Give back exactly the stretch of data below from the line holding "R10: 24 (+3V3, DIR) -> none" through the line holding "C1: 470nF (AGND, VA) -> 470nF (N23, VA)", both ends included, and leave the remaining lines out.
* * *
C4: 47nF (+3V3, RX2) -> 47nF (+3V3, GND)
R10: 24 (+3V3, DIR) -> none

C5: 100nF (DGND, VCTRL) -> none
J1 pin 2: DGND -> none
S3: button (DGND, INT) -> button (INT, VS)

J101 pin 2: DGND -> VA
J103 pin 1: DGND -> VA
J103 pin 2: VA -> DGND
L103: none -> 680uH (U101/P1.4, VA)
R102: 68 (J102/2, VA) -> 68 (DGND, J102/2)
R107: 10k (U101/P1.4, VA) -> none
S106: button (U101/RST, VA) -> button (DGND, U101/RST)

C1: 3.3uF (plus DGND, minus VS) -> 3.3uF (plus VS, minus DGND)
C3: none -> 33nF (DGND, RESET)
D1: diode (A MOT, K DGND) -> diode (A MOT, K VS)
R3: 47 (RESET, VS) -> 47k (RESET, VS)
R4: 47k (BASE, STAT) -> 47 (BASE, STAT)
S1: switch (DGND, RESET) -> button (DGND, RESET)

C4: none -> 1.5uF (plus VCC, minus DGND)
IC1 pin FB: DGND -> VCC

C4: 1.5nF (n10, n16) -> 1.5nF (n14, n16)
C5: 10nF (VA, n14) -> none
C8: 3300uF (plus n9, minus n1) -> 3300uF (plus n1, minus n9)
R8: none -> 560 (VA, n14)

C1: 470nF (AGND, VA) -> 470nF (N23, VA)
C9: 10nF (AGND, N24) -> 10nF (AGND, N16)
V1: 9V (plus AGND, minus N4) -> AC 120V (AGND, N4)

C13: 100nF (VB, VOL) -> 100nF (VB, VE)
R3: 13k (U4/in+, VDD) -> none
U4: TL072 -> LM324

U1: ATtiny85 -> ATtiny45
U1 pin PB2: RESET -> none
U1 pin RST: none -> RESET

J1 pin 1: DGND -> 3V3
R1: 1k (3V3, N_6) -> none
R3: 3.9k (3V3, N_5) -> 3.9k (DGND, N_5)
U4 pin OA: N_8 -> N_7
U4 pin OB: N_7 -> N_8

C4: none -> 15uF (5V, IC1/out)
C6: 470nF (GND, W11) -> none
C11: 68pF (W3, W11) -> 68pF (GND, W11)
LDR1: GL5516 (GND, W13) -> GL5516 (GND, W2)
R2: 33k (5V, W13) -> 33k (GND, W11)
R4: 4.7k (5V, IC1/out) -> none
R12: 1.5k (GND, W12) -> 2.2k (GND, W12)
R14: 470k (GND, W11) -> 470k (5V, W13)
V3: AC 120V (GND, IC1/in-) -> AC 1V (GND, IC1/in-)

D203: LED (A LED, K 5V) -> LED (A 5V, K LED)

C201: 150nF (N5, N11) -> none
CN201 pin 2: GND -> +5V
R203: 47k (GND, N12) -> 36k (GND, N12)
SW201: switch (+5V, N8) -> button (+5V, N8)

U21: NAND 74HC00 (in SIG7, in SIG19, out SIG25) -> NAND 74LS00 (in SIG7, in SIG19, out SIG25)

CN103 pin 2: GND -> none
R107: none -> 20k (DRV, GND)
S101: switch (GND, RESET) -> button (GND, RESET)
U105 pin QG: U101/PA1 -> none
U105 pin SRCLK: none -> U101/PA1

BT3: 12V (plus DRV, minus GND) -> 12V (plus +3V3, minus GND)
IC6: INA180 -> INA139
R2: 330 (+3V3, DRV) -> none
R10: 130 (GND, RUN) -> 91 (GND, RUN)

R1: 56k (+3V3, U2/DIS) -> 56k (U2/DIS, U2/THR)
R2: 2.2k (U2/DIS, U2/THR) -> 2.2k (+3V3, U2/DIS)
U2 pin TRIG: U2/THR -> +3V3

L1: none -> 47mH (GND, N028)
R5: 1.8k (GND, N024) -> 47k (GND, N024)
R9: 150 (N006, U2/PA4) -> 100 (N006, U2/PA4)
* * *
Result
R10: 24 (+3V3, DIR) -> none

C5: 100nF (DGND, VCTRL) -> none
J1 pin 2: DGND -> none
S3: button (DGND, INT) -> button (INT, VS)

J101 pin 2: DGND -> VA
J103 pin 1: DGND -> VA
J103 pin 2: VA -> DGND
L103: none -> 680uH (U101/P1.4, VA)
R102: 68 (J102/2, VA) -> 68 (DGND, J102/2)
R107: 10k (U101/P1.4, VA) -> none
S106: button (U101/RST, VA) -> button (DGND, U101/RST)

C1: 3.3uF (plus DGND, minus VS) -> 3.3uF (plus VS, minus DGND)
C3: none -> 33nF (DGND, RESET)
D1: diode (A MOT, K DGND) -> diode (A MOT, K VS)
R3: 47 (RESET, VS) -> 47k (RESET, VS)
R4: 47k (BASE, STAT) -> 47 (BASE, STAT)
S1: switch (DGND, RESET) -> button (DGND, RESET)

C4: none -> 1.5uF (plus VCC, minus DGND)
IC1 pin FB: DGND -> VCC

C4: 1.5nF (n10, n16) -> 1.5nF (n14, n16)
C5: 10nF (VA, n14) -> none
C8: 3300uF (plus n9, minus n1) -> 3300uF (plus n1, minus n9)
R8: none -> 560 (VA, n14)

C1: 470nF (AGND, VA) -> 470nF (N23, VA)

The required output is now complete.